== DATASET CONTENT ==
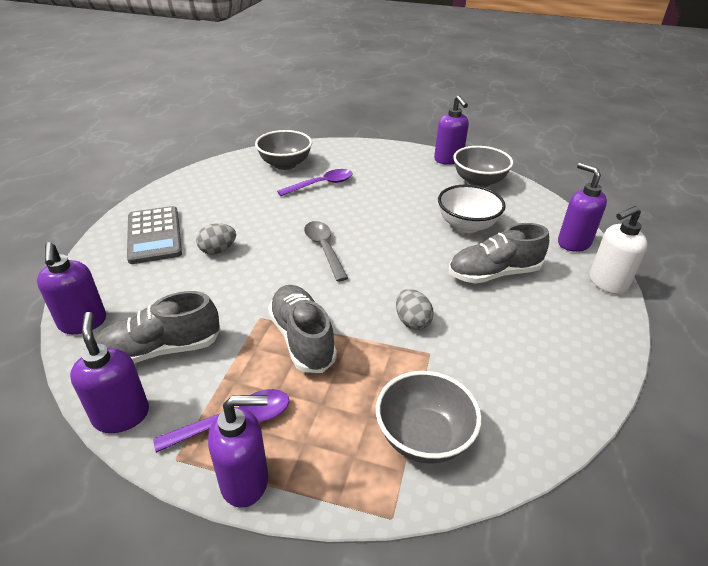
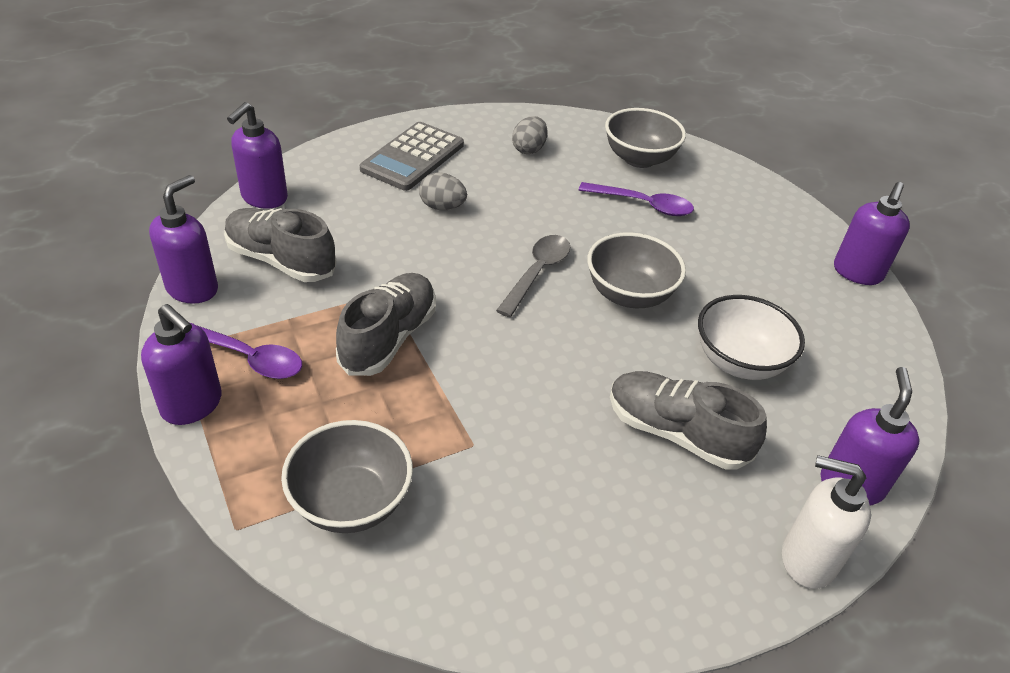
camera: 45 degrees right, 5 degrees up
(412, 321) = (506, 404): grey egg -> grey egg (529, 149)
(479, 181) = (852, 325): grey bowl -> grey bowl (629, 294)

== WORK INSTRUCTION ==
For this exercise, transcribe the data above line by line, exactly, with pictures omitted.

== ANSWER TO THIS PROBLEM ==
camera: 45 degrees right, 5 degrees up
(412, 321) = (506, 404): grey egg -> grey egg (529, 149)
(479, 181) = (852, 325): grey bowl -> grey bowl (629, 294)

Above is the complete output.